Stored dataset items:
:::::
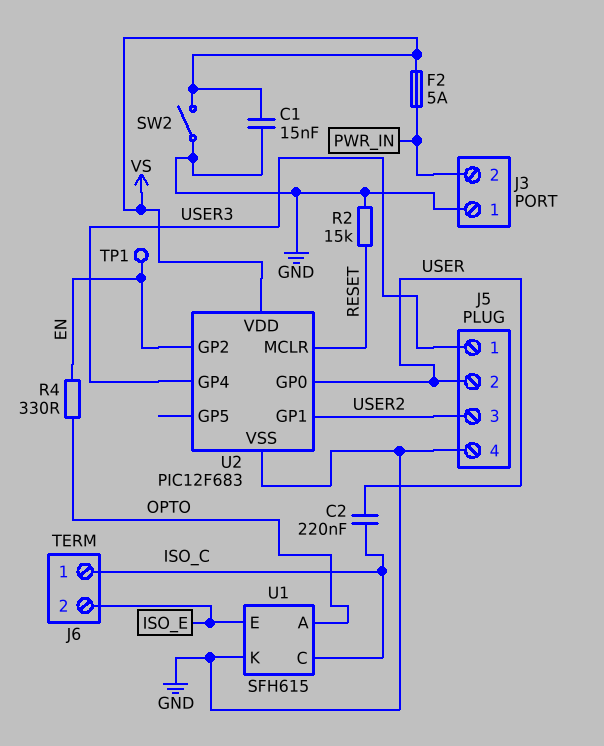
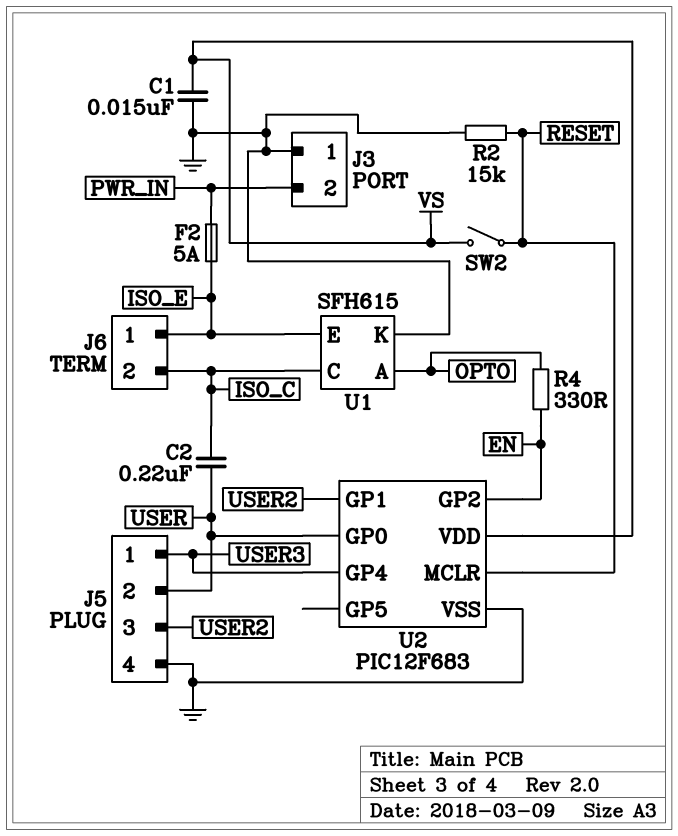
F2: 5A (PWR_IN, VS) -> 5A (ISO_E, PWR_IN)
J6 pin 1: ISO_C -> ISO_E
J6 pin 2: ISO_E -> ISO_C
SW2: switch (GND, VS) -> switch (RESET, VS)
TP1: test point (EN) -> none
:::::
Up to and including the last line of the data, copy each line exactly, starting with the line that contains "J6 pin 2: ISO_E -> ISO_C".

J6 pin 2: ISO_E -> ISO_C
SW2: switch (GND, VS) -> switch (RESET, VS)
TP1: test point (EN) -> none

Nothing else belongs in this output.